Only one number is wanted here: how many lines of the data hold "arrow".
**** DATA PROVIDED
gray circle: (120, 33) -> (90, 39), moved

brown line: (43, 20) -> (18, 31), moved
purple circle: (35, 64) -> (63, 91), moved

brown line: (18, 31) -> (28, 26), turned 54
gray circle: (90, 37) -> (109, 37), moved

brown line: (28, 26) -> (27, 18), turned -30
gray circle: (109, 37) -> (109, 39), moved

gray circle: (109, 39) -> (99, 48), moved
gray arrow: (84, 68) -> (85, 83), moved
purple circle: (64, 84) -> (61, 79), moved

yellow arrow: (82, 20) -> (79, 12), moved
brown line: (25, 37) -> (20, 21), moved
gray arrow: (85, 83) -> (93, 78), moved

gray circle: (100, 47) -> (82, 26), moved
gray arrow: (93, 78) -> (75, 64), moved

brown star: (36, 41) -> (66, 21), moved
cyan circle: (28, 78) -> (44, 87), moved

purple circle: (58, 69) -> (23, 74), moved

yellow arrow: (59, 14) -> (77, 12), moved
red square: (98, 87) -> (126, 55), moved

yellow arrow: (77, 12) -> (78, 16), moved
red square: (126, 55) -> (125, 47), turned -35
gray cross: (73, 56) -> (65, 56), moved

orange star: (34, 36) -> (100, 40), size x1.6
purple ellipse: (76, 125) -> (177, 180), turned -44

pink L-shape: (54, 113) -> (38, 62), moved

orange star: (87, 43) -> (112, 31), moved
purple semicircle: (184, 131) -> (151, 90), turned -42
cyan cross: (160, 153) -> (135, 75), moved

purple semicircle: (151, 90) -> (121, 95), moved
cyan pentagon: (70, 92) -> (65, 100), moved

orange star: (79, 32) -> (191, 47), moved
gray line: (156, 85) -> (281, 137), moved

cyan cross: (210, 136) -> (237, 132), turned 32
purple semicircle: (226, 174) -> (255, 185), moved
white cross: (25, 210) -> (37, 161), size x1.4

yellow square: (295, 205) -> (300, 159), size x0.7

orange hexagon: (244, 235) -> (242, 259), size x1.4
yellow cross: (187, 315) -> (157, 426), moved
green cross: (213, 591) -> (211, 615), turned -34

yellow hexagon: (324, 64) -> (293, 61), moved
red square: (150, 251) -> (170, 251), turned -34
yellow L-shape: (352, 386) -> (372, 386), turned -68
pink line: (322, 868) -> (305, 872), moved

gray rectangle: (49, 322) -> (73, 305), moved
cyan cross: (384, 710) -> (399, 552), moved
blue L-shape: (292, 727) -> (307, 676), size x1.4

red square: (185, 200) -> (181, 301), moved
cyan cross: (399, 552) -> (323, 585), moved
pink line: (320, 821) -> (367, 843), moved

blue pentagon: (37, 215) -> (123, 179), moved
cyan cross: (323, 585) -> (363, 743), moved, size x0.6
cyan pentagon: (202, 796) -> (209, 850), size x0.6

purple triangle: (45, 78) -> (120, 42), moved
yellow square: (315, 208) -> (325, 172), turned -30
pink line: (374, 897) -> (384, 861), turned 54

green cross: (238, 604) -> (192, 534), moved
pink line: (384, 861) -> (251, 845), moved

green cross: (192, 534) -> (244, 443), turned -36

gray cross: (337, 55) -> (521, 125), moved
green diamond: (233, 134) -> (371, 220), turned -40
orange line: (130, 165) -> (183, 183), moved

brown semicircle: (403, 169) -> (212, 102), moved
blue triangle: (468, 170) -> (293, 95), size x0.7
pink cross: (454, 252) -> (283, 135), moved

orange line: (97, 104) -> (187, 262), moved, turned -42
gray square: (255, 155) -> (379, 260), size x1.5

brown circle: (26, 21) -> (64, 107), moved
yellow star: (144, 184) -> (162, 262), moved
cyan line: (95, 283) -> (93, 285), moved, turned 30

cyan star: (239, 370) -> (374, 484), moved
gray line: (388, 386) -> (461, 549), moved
********
EXERCISE OUTPUT:
6